(Dataset records begins)

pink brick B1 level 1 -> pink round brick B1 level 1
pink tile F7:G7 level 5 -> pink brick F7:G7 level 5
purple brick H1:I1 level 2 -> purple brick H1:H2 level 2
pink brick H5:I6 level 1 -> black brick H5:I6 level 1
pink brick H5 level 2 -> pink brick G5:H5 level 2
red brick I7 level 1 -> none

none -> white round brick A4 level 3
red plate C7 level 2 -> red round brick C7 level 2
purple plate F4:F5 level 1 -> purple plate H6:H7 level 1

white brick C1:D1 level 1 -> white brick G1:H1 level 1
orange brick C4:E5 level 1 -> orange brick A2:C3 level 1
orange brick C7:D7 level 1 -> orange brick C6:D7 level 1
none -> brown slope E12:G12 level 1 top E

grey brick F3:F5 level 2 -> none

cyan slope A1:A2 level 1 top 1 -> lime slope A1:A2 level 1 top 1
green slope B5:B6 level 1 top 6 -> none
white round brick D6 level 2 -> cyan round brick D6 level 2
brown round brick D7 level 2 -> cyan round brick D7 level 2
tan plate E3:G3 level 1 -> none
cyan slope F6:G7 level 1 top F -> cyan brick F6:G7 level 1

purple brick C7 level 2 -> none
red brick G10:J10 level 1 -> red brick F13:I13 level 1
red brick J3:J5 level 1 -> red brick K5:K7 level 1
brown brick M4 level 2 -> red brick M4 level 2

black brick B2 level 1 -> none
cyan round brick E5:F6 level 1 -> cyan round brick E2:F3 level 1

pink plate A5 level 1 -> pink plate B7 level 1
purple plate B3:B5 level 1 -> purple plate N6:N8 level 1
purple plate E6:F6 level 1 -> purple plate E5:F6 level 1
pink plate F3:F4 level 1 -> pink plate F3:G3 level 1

(Dataset records ends)

_Activity:_
From the first line of the listing above through the line that contains "cyan round brick E5:F6", retype every line exactly, and write nothing else.

_Written reply:_
pink brick B1 level 1 -> pink round brick B1 level 1
pink tile F7:G7 level 5 -> pink brick F7:G7 level 5
purple brick H1:I1 level 2 -> purple brick H1:H2 level 2
pink brick H5:I6 level 1 -> black brick H5:I6 level 1
pink brick H5 level 2 -> pink brick G5:H5 level 2
red brick I7 level 1 -> none

none -> white round brick A4 level 3
red plate C7 level 2 -> red round brick C7 level 2
purple plate F4:F5 level 1 -> purple plate H6:H7 level 1

white brick C1:D1 level 1 -> white brick G1:H1 level 1
orange brick C4:E5 level 1 -> orange brick A2:C3 level 1
orange brick C7:D7 level 1 -> orange brick C6:D7 level 1
none -> brown slope E12:G12 level 1 top E

grey brick F3:F5 level 2 -> none

cyan slope A1:A2 level 1 top 1 -> lime slope A1:A2 level 1 top 1
green slope B5:B6 level 1 top 6 -> none
white round brick D6 level 2 -> cyan round brick D6 level 2
brown round brick D7 level 2 -> cyan round brick D7 level 2
tan plate E3:G3 level 1 -> none
cyan slope F6:G7 level 1 top F -> cyan brick F6:G7 level 1

purple brick C7 level 2 -> none
red brick G10:J10 level 1 -> red brick F13:I13 level 1
red brick J3:J5 level 1 -> red brick K5:K7 level 1
brown brick M4 level 2 -> red brick M4 level 2

black brick B2 level 1 -> none
cyan round brick E5:F6 level 1 -> cyan round brick E2:F3 level 1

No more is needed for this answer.